◆ **RECORDS SHOWN**:

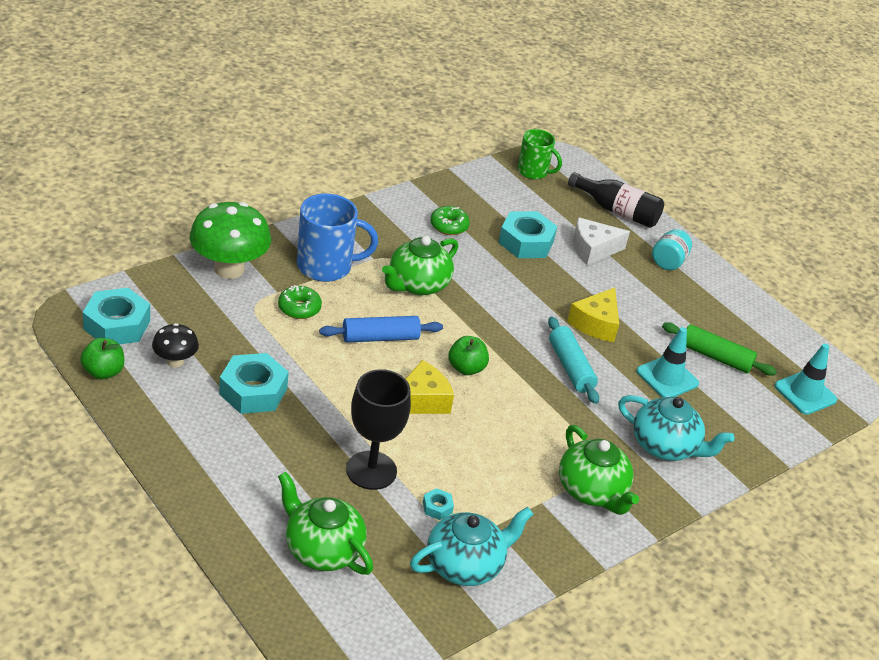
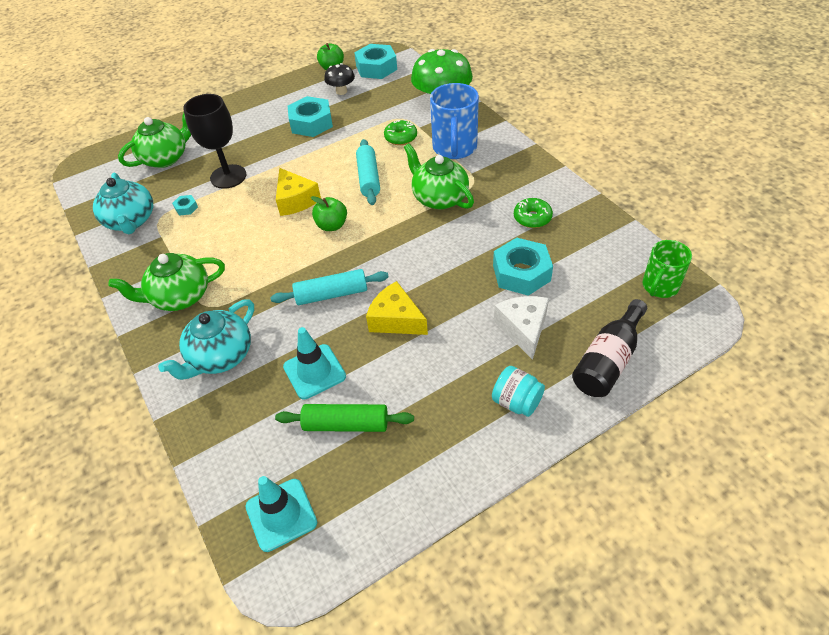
camera: 105 degrees right, 10 degrees up
(380, 337) = (369, 178): blue rolling pin -> turquoise rolling pin
(715, 357) = (346, 424): green rolling pin -> green rolling pin turned 60 degrees clockwise

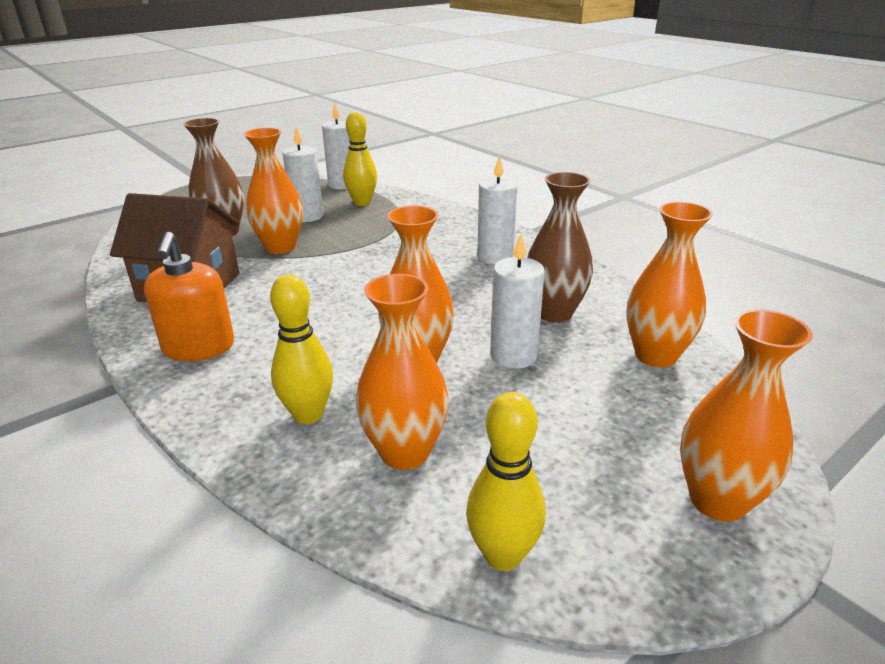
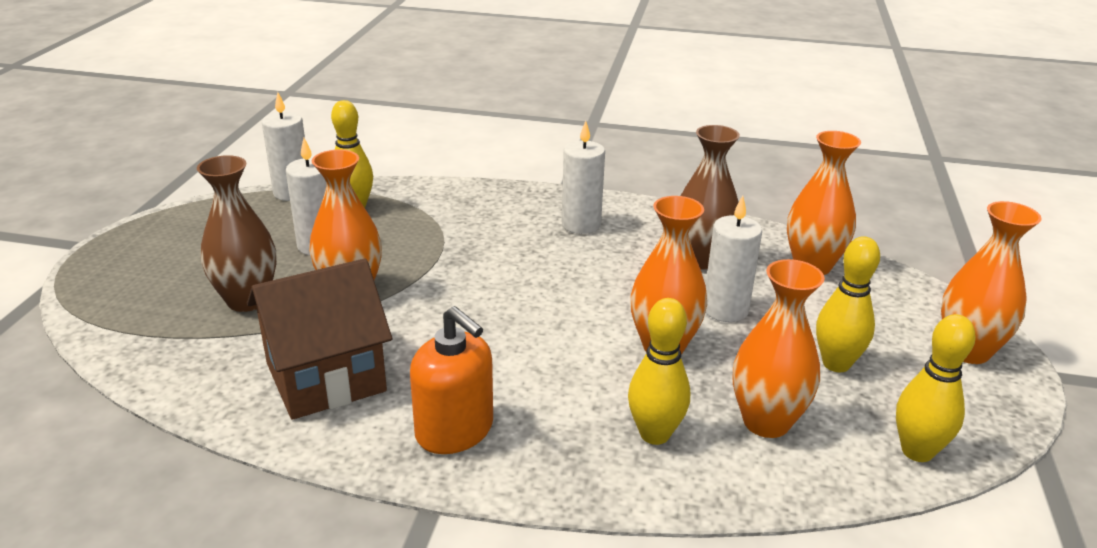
camera: 40 degrees left, 0 degrees up
(546, 441) = (836, 364): none -> yellow bowling pin

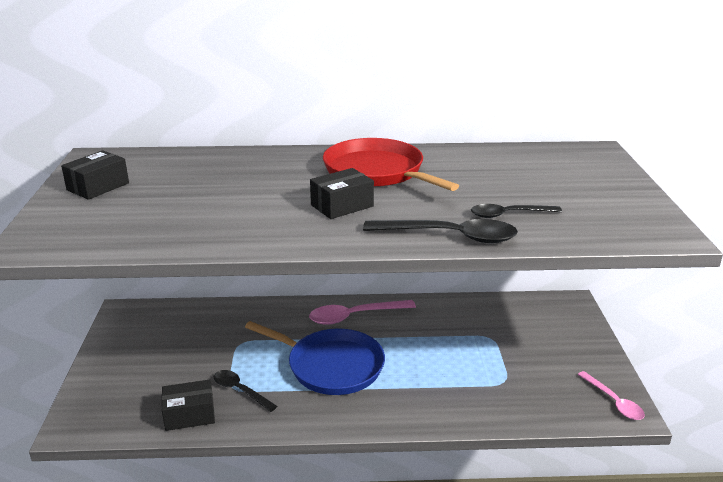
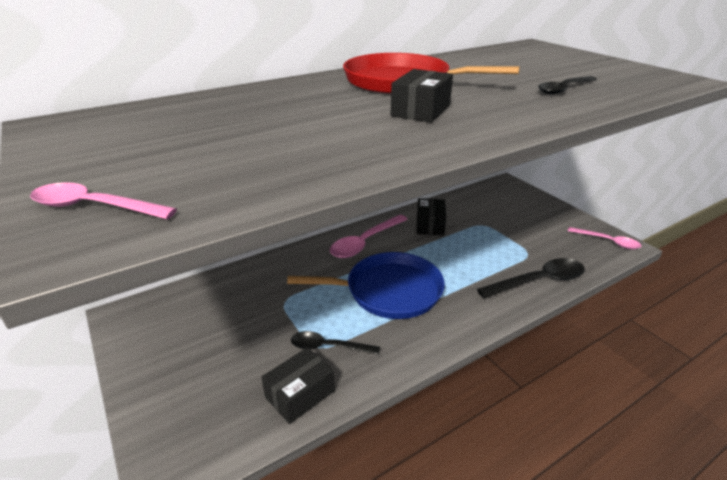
camera: 30 degrees left, 5 degrees up
(57, 226) = (93, 207): none -> pink spoon
(98, 186) = (99, 151): black box -> black box (430, 225)
(451, 236) = (556, 112): black spoon -> black spoon (539, 281)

◆ **TASK DETAILS**: Copy all the entries above exactly as they stand, except for the pictures.

◆ **SOLUTION TO THE PROBLEM**:
camera: 105 degrees right, 10 degrees up
(380, 337) = (369, 178): blue rolling pin -> turquoise rolling pin
(715, 357) = (346, 424): green rolling pin -> green rolling pin turned 60 degrees clockwise

camera: 40 degrees left, 0 degrees up
(546, 441) = (836, 364): none -> yellow bowling pin

camera: 30 degrees left, 5 degrees up
(57, 226) = (93, 207): none -> pink spoon
(98, 186) = (99, 151): black box -> black box (430, 225)
(451, 236) = (556, 112): black spoon -> black spoon (539, 281)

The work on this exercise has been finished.